#### [Records provided]
---------------

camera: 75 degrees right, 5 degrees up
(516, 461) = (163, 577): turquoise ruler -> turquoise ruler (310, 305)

---------------

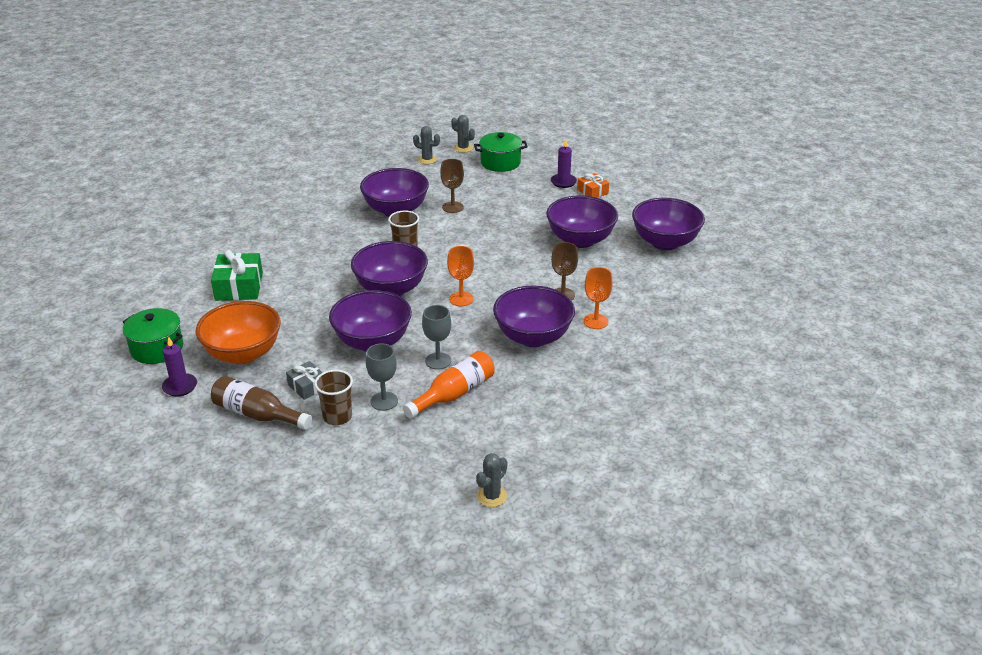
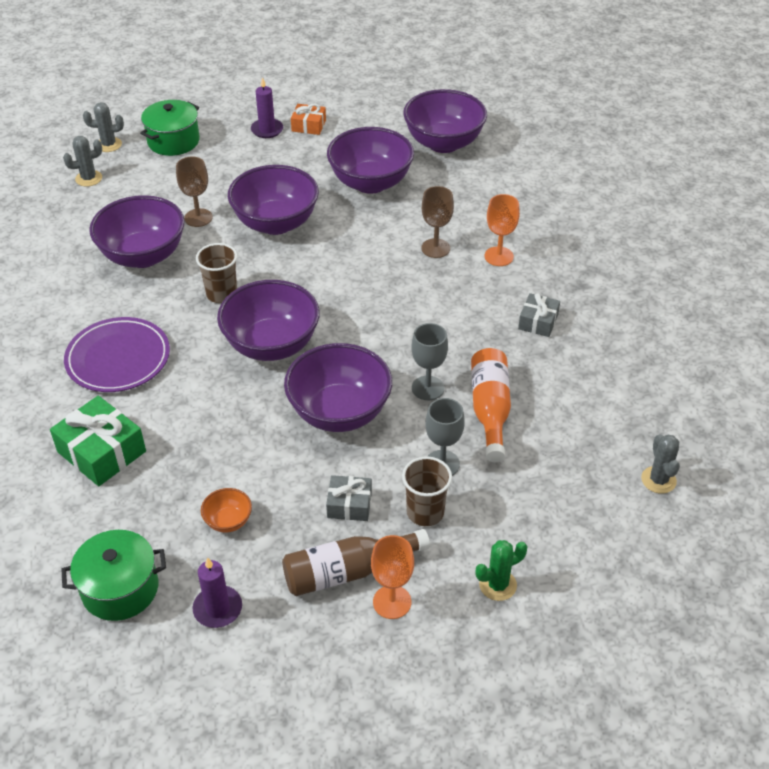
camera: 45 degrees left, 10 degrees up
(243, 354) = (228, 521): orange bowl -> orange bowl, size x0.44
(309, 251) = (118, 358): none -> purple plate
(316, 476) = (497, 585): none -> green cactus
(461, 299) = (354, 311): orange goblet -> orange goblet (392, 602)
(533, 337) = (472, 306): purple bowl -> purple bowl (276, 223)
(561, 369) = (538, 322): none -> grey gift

---------------

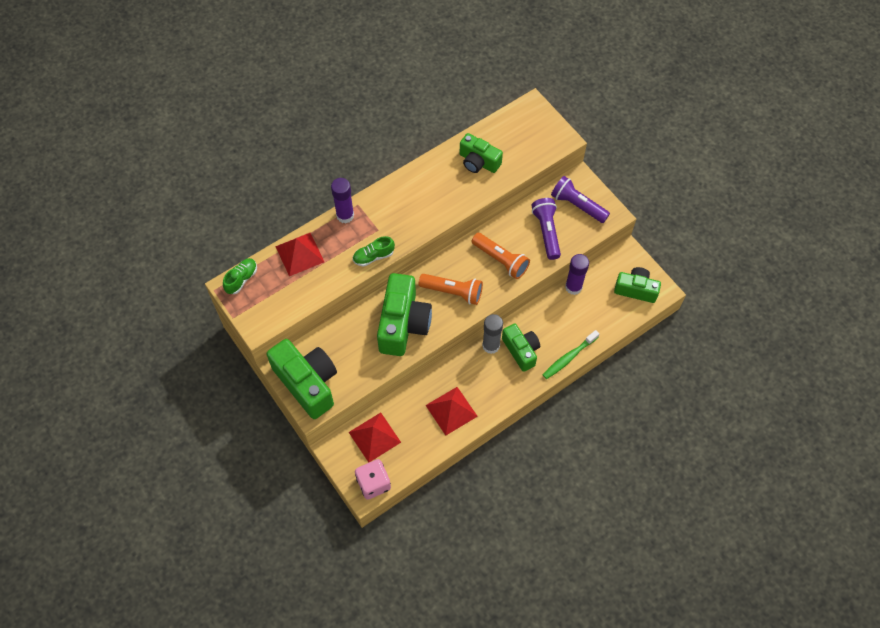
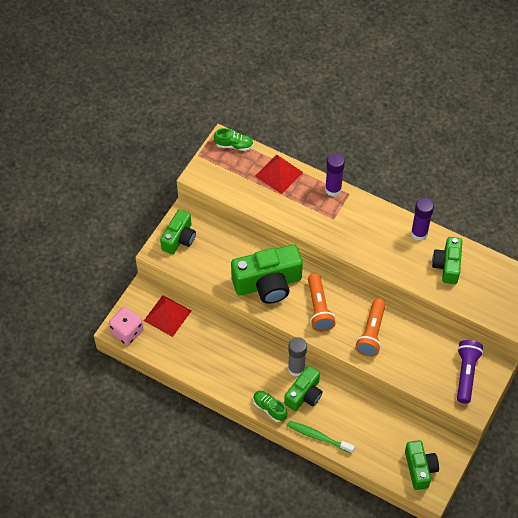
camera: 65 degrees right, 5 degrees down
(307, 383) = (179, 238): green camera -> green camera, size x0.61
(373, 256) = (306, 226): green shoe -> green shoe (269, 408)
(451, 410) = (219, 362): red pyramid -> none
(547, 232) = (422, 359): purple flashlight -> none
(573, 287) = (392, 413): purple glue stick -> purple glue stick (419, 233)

---------------

#### [About this exercise]
The lines to extract from the data above begin with the line containing "camera: 75 degrees right, 5 degrees up" and end with the line containing "(516, 461) = (163, 577): turquoise". Extract them exactly, including both.

#### [Result for this exercise]
camera: 75 degrees right, 5 degrees up
(516, 461) = (163, 577): turquoise ruler -> turquoise ruler (310, 305)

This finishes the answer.